All that should be output is the block of lines below from the line with "(500, 542) = (601, 211): orange" to the line with "(938, 482) = (204, 241): yellow", both included, exactly as written.
── Data provided ──
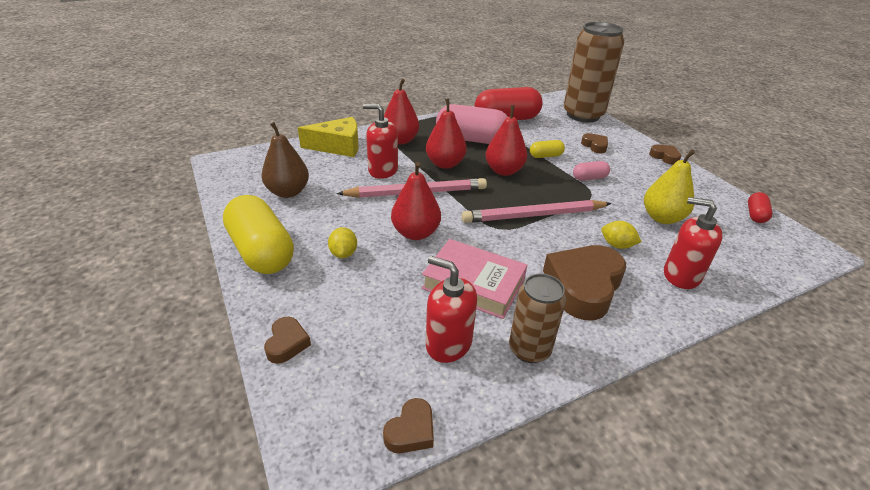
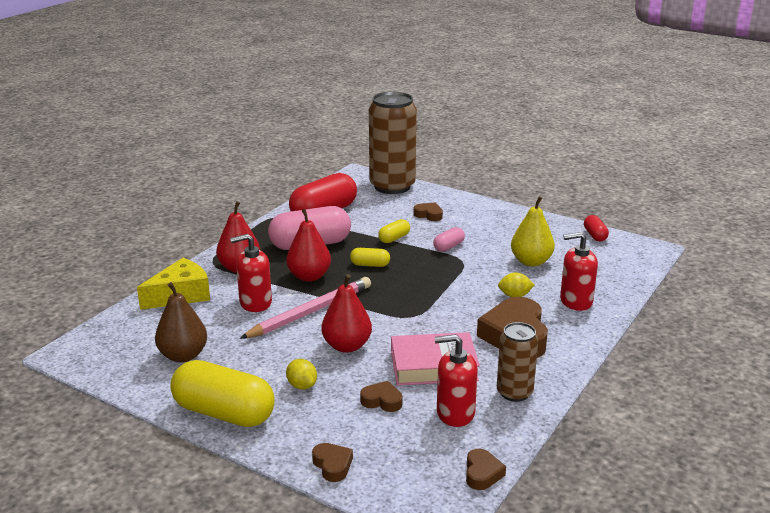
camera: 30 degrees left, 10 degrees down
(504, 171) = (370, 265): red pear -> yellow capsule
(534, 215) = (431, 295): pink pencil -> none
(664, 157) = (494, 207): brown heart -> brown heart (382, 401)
───
── Data provided ──
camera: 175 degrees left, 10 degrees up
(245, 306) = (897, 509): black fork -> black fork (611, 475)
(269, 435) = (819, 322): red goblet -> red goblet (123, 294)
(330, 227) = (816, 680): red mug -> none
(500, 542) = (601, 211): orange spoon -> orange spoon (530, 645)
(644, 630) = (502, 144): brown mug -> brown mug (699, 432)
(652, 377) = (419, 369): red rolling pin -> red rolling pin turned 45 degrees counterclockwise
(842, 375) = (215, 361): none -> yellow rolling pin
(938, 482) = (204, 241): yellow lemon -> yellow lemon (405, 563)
───
── Data provided ──
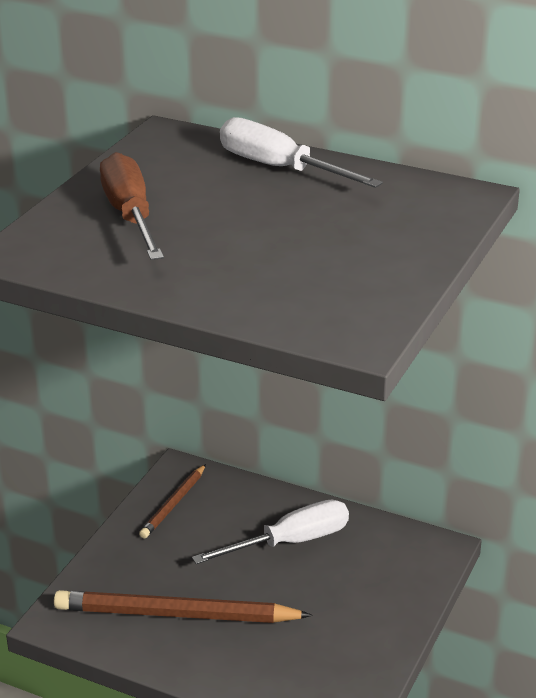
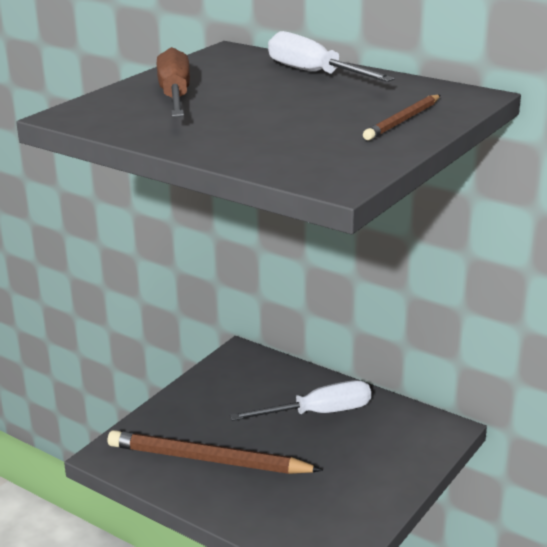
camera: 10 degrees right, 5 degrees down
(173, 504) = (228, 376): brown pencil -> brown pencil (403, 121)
───
Response box.
(500, 542) = (601, 211): orange spoon -> orange spoon (530, 645)
(644, 630) = (502, 144): brown mug -> brown mug (699, 432)
(652, 377) = (419, 369): red rolling pin -> red rolling pin turned 45 degrees counterclockwise
(842, 375) = (215, 361): none -> yellow rolling pin
(938, 482) = (204, 241): yellow lemon -> yellow lemon (405, 563)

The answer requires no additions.